▶ **WHAT TO DO**
Copy out again, unchanged, the listing below from the line that has "black cross: (267, 100)" through the line that has "green rectangle: (109, 616)".
** Opening DATA RECORDS block **
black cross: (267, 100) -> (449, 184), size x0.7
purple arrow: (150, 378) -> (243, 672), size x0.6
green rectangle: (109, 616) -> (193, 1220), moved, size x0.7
** Closing DATA RECORDS block **
** Opening DATA RECORDS block **
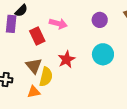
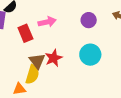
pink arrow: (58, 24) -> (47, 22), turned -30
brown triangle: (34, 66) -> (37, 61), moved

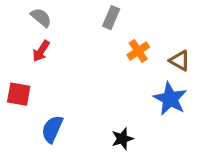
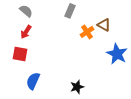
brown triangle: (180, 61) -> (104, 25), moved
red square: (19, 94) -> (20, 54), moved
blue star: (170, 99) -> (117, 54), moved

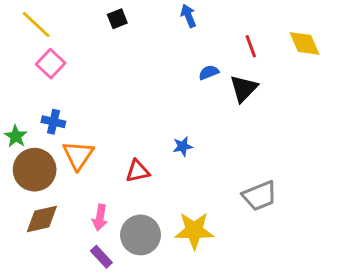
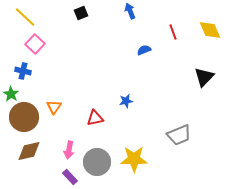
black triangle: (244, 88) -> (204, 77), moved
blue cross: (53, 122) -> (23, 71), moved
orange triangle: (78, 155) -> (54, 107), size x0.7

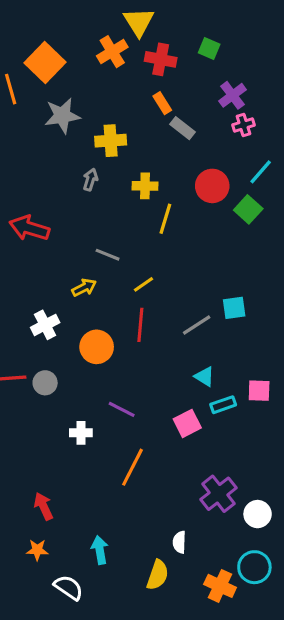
** Closing DATA RECORDS block **
▶ **SOLUTION TO THIS TASK**
black cross: (267, 100) -> (449, 184), size x0.7
purple arrow: (150, 378) -> (243, 672), size x0.6
green rectangle: (109, 616) -> (193, 1220), moved, size x0.7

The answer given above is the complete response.